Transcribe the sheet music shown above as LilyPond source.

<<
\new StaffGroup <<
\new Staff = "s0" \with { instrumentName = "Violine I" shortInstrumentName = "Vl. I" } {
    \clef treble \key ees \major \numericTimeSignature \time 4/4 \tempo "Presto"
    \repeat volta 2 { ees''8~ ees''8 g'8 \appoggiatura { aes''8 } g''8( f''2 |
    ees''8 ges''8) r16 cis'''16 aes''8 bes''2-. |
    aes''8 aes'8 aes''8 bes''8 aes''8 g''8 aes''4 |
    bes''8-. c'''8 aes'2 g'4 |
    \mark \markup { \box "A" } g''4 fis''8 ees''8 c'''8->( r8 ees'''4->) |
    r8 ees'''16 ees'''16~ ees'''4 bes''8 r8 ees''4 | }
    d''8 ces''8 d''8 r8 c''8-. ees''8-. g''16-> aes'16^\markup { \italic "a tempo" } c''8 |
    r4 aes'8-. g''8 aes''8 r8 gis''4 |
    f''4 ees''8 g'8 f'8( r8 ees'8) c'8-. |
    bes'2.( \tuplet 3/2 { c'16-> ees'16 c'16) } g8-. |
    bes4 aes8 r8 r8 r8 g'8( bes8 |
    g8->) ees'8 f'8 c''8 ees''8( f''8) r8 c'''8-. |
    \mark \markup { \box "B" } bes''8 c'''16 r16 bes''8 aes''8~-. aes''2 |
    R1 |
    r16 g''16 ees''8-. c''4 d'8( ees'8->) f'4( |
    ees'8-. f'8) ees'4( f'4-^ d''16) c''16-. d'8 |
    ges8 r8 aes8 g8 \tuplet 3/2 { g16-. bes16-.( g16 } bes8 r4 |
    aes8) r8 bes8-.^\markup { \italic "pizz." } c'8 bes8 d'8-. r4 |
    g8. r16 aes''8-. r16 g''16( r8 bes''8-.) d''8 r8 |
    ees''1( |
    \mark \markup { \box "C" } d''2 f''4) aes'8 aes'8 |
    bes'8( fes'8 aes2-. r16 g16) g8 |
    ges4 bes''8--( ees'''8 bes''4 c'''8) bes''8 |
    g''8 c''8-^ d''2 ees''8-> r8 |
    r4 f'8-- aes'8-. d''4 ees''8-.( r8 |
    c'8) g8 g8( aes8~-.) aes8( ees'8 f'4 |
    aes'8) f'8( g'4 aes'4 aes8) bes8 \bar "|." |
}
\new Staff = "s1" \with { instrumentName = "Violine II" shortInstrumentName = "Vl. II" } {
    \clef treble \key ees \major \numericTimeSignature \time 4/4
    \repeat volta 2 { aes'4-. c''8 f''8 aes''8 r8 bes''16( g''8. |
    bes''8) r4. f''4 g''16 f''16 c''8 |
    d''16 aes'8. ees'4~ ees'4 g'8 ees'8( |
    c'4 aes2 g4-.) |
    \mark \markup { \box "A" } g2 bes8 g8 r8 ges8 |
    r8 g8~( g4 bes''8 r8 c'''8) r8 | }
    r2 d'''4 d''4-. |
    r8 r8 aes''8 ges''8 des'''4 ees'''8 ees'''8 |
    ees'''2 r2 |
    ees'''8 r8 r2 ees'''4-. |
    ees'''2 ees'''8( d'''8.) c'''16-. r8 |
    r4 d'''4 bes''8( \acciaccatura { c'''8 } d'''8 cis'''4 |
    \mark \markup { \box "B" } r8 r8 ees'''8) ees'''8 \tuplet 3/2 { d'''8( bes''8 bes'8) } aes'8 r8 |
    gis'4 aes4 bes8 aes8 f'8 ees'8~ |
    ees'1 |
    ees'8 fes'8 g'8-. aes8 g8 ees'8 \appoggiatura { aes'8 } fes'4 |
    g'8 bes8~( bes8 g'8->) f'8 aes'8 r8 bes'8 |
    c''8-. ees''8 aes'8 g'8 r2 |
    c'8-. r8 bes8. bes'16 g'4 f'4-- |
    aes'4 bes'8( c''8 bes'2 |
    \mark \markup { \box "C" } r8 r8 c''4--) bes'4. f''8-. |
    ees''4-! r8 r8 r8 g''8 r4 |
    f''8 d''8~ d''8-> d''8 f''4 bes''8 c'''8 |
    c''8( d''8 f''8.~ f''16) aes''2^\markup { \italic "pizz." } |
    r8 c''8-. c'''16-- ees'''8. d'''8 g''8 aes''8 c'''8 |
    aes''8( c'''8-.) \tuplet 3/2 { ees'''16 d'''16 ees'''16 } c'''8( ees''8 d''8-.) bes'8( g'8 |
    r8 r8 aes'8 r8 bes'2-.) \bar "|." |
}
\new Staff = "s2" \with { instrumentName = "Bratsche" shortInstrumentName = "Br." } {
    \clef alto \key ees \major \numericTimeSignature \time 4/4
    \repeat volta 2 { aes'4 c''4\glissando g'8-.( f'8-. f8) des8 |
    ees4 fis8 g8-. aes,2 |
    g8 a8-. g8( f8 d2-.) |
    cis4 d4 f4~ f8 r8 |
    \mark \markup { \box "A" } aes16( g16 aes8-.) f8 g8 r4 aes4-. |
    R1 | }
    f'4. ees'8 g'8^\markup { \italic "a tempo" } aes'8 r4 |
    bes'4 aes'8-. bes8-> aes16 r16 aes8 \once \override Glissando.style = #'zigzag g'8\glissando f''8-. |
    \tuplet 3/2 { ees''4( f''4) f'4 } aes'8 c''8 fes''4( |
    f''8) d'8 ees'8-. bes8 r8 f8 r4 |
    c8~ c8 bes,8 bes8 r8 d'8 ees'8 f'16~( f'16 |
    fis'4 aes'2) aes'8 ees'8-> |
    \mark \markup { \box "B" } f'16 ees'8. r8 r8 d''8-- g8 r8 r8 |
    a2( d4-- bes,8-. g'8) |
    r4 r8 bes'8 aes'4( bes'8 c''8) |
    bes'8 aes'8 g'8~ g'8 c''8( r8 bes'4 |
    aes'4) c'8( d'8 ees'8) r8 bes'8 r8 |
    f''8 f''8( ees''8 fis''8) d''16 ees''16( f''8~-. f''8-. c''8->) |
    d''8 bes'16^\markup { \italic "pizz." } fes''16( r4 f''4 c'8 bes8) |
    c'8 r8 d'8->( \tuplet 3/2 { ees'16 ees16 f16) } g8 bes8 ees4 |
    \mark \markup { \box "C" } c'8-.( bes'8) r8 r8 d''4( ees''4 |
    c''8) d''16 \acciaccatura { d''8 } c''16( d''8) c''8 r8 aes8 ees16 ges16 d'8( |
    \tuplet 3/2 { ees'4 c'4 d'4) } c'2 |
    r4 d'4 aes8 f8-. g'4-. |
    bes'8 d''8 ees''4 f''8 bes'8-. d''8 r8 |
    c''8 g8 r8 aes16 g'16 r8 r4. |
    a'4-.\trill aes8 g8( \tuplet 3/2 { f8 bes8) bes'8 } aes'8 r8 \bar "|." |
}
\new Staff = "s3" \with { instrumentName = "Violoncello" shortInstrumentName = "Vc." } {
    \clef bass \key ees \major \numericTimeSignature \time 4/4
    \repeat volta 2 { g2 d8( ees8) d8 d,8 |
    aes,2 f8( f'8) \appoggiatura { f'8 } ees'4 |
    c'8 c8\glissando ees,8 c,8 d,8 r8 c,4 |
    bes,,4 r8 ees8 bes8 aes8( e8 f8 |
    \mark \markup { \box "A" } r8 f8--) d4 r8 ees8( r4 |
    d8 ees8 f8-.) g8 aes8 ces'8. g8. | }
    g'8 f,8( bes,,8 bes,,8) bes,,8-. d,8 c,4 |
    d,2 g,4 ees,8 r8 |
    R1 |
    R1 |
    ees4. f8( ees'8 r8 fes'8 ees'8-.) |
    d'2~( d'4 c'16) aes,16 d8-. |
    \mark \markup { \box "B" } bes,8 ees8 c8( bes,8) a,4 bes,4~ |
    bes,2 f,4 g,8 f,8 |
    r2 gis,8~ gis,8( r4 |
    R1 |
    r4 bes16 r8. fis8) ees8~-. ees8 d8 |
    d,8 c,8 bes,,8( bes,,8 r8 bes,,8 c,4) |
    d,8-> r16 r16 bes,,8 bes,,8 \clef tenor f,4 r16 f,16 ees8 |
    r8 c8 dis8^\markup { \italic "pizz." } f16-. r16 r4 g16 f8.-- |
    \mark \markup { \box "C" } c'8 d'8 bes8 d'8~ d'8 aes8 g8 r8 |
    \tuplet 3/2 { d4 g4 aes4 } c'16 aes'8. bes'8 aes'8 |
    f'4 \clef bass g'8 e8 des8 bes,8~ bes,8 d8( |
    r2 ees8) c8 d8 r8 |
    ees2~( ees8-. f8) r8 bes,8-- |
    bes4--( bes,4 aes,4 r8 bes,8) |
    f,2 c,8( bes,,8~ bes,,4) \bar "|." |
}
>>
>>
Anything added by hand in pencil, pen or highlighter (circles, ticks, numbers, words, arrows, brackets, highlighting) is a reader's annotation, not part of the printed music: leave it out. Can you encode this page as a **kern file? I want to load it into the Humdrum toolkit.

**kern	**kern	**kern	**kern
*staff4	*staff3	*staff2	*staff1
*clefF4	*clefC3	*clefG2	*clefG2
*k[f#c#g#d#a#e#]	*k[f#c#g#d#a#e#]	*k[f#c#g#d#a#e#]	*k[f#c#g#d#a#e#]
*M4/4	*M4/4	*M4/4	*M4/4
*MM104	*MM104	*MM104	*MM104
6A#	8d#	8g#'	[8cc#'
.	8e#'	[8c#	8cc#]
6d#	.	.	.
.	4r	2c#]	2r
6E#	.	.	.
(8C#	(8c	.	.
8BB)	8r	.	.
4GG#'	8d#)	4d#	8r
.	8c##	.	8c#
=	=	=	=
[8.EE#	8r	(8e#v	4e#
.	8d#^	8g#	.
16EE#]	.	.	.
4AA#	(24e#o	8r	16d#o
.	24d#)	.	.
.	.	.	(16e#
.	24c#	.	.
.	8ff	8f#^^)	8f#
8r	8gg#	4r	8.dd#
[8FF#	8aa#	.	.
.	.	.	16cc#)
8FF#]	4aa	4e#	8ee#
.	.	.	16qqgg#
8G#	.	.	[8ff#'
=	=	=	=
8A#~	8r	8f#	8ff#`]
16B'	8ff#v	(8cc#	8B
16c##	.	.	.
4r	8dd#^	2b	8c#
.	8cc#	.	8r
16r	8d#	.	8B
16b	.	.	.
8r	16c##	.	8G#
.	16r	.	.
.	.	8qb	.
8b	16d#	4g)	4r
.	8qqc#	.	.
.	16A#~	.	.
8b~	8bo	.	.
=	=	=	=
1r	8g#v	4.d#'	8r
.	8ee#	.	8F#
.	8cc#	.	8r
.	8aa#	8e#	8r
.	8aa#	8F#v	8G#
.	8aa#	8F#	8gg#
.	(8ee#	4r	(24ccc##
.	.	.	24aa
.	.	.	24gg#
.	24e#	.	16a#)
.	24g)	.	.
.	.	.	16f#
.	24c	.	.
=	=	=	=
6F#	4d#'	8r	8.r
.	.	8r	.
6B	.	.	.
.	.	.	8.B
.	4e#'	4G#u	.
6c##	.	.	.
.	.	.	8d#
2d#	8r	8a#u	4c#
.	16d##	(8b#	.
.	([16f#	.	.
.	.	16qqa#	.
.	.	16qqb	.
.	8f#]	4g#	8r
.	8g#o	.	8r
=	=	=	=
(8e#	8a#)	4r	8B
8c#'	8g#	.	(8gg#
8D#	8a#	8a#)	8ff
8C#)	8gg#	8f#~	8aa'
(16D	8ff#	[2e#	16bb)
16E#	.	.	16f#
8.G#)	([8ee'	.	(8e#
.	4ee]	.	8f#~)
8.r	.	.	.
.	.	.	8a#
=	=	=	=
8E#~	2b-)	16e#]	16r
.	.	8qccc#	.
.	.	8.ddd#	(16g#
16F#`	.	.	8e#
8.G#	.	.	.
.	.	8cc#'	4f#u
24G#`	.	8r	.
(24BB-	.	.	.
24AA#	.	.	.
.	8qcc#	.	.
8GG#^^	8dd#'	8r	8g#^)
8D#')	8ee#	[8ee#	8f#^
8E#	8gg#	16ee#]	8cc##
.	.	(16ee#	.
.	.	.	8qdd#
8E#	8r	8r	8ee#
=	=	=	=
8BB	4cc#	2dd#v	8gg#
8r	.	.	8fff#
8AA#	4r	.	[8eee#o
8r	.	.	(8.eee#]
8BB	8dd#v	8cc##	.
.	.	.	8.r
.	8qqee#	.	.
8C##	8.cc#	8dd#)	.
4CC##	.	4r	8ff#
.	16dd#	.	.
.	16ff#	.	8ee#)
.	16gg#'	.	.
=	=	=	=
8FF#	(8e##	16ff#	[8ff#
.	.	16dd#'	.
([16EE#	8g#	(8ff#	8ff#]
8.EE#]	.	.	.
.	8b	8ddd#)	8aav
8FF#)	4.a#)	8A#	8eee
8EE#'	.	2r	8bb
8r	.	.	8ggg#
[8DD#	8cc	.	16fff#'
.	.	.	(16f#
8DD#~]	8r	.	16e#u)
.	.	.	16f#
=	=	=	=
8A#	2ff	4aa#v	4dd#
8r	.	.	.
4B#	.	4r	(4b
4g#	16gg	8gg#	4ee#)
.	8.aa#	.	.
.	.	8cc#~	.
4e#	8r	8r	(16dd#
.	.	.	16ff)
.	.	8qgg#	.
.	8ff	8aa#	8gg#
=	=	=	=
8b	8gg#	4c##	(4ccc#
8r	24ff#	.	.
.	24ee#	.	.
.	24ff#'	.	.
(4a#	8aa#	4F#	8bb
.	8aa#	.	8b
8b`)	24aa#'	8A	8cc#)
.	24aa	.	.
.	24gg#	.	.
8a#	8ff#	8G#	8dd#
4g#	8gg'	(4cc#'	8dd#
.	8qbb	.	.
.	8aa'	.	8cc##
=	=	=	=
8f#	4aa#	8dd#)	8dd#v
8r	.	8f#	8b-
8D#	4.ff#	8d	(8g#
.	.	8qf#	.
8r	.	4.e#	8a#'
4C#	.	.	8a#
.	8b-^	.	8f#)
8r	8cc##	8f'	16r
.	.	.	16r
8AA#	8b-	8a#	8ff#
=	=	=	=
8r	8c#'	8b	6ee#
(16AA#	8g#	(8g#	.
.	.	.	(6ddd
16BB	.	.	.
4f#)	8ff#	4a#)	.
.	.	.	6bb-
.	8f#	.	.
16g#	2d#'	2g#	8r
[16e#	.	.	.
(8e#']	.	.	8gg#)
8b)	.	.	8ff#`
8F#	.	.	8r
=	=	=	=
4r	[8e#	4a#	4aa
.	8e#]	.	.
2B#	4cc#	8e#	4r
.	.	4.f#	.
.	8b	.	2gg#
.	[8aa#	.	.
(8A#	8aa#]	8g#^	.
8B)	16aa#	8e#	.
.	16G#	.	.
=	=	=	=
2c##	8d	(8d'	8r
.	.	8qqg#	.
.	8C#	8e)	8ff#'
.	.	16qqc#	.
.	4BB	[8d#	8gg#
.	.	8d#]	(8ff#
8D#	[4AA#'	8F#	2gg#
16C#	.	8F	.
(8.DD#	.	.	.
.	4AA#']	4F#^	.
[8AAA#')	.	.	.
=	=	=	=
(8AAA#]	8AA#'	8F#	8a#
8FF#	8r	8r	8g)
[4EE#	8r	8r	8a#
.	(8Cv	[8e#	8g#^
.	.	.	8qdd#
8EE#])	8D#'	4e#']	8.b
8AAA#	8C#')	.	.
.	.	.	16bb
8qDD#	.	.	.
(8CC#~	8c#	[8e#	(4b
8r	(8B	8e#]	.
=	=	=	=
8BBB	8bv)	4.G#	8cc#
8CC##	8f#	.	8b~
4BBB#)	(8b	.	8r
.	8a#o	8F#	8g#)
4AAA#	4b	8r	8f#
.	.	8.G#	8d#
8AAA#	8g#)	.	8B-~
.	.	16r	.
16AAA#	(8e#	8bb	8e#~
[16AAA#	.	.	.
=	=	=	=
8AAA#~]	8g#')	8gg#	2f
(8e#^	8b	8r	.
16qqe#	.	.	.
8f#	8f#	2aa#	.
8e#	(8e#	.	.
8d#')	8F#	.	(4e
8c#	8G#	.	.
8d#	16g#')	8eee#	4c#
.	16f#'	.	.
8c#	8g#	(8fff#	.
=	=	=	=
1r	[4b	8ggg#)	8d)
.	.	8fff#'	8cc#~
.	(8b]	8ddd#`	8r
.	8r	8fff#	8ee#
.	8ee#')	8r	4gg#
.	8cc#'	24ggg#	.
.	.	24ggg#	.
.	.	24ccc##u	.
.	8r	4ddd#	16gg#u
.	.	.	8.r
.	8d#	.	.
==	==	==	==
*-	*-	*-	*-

━━━━━━━━

Tally the lines in the items above that contain the string "shortInstrumentName". Reply with the number alone.

Response ::
4